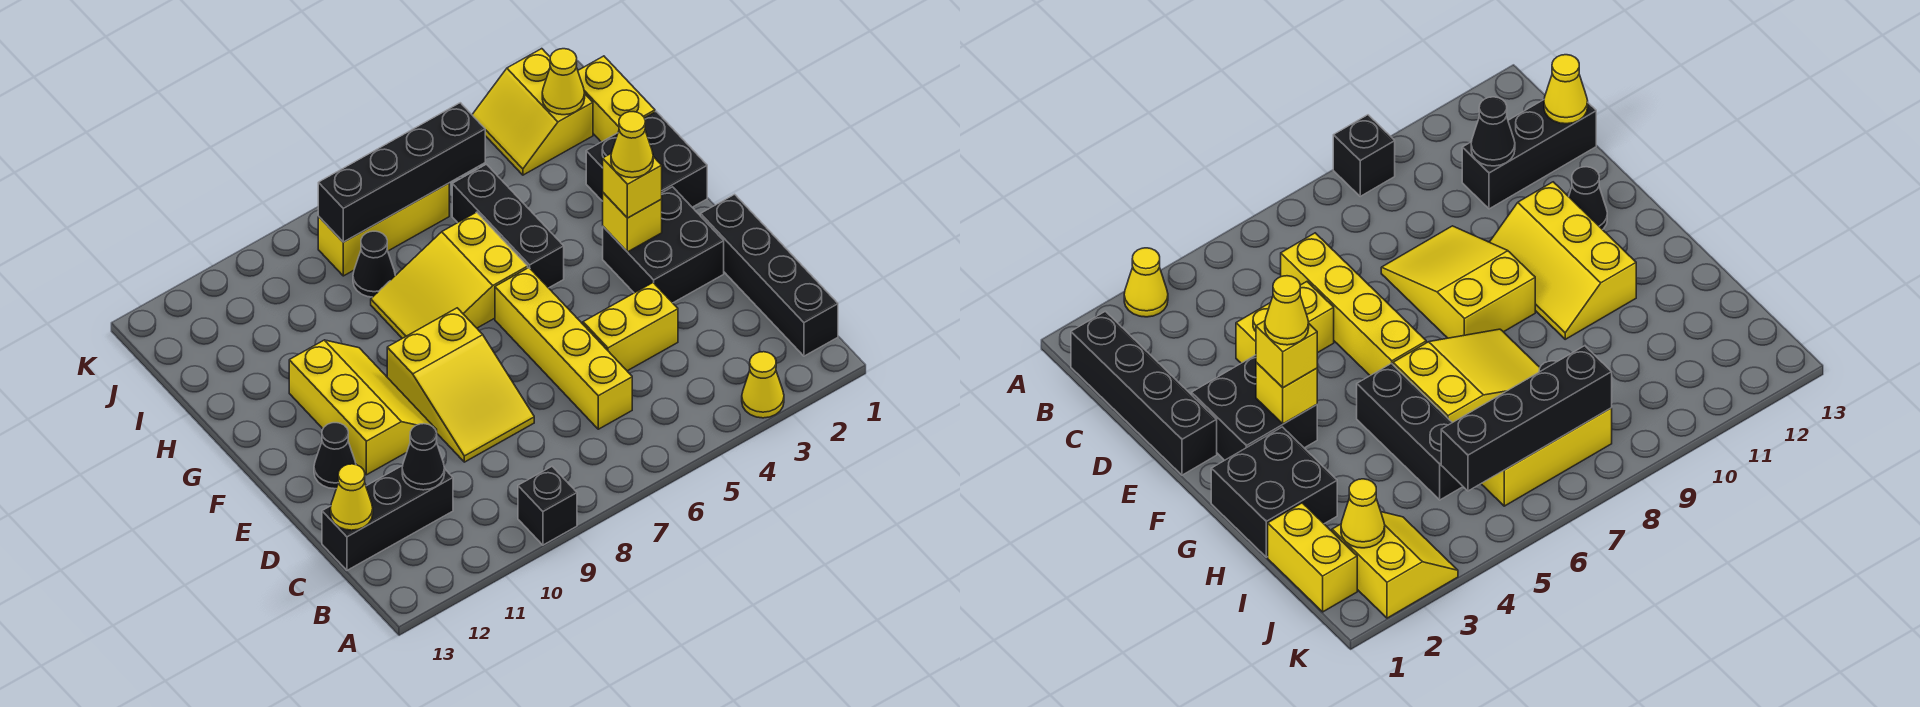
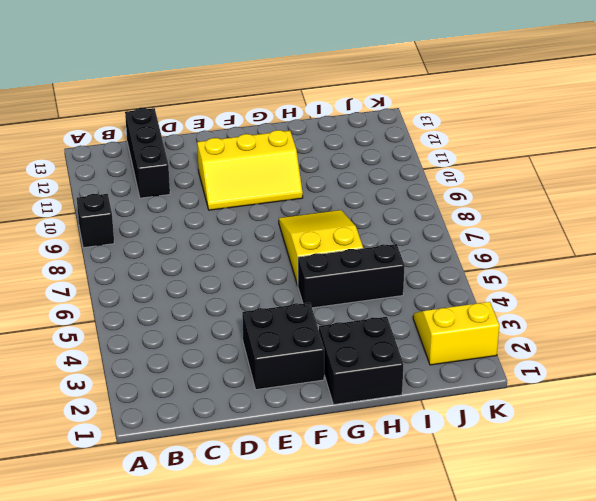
none -> yellow cone A3 level 1
none -> black brick B1:E1 level 1
none -> yellow brick C6:F6 level 1

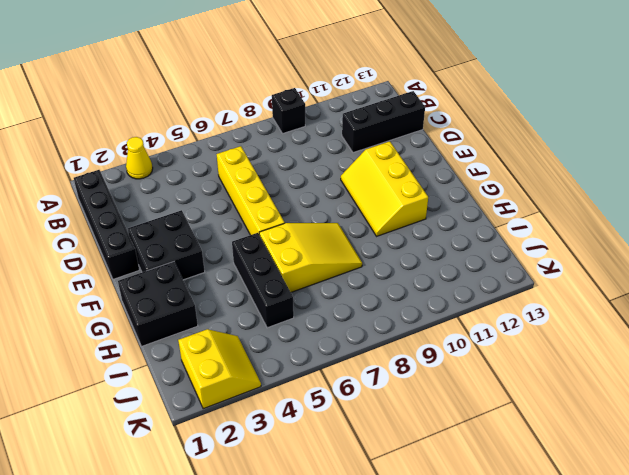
none -> yellow brick D4:D5 level 1
none -> yellow slope D8:F9 level 1 top F
none -> black cone E12 level 1

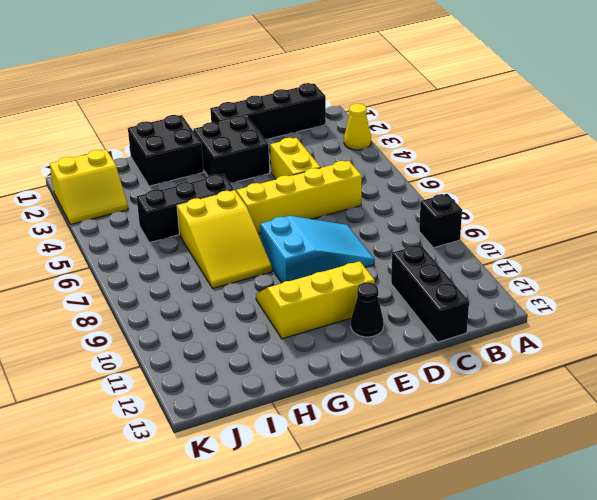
cyan slope D8:F9 level 1 top F -> yellow slope D8:F9 level 1 top F
none -> yellow brick I1:J1 level 1
none -> black cone I8 level 1
none -> yellow brick J6:J8 level 1

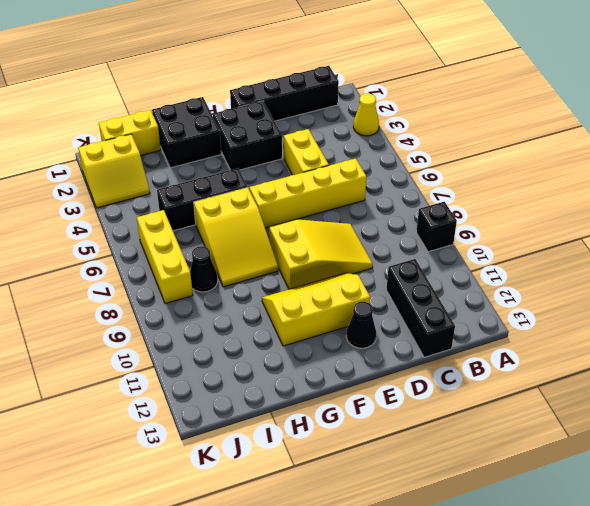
none -> black cone C11 level 2
none -> yellow cone C13 level 2
none -> yellow brick F3 level 2

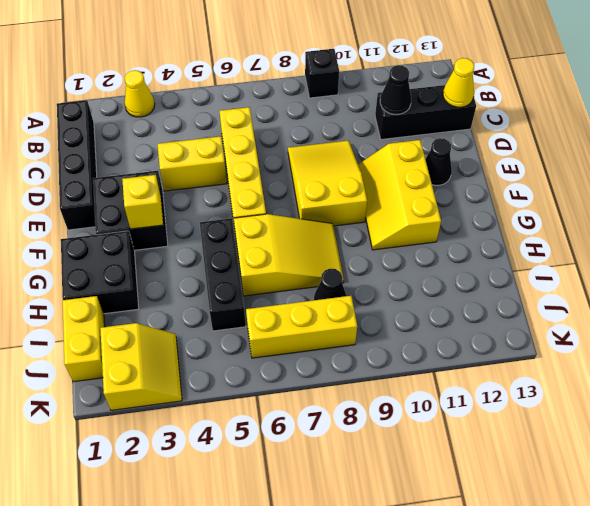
none -> yellow cone J2 level 2
none -> black brick J5:J8 level 2
none -> yellow brick F3 level 3

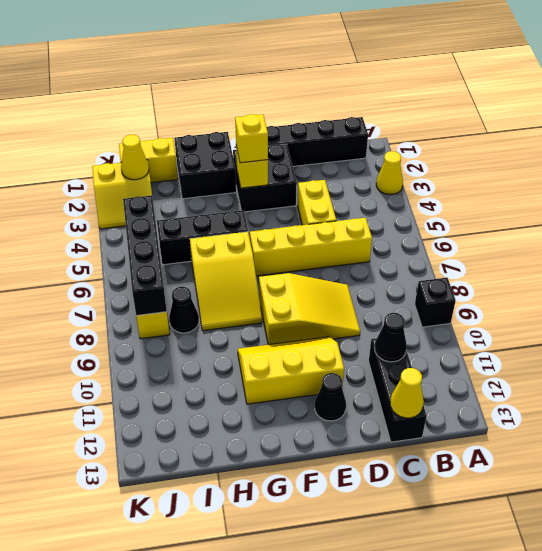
none -> yellow cone F3 level 4

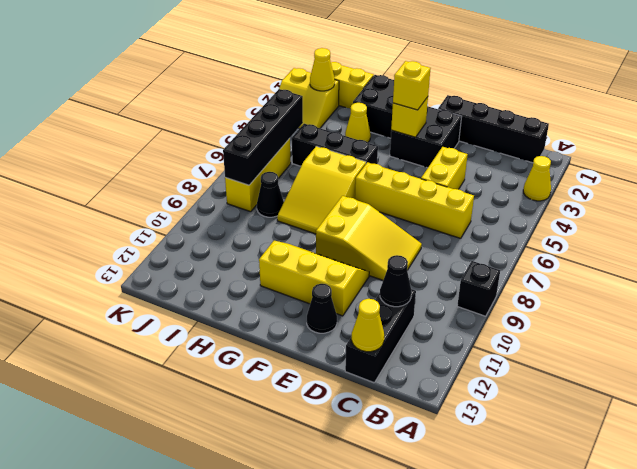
yellow cone H3 level 1 -> yellow cone F3 level 4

______

• Exercise instructions: Every line above with the string "cone" in it needs to be copied.

• Answer to the exercise:
none -> yellow cone A3 level 1
none -> black cone E12 level 1
none -> black cone I8 level 1
none -> black cone C11 level 2
none -> yellow cone C13 level 2
none -> yellow cone J2 level 2
none -> yellow cone F3 level 4
yellow cone H3 level 1 -> yellow cone F3 level 4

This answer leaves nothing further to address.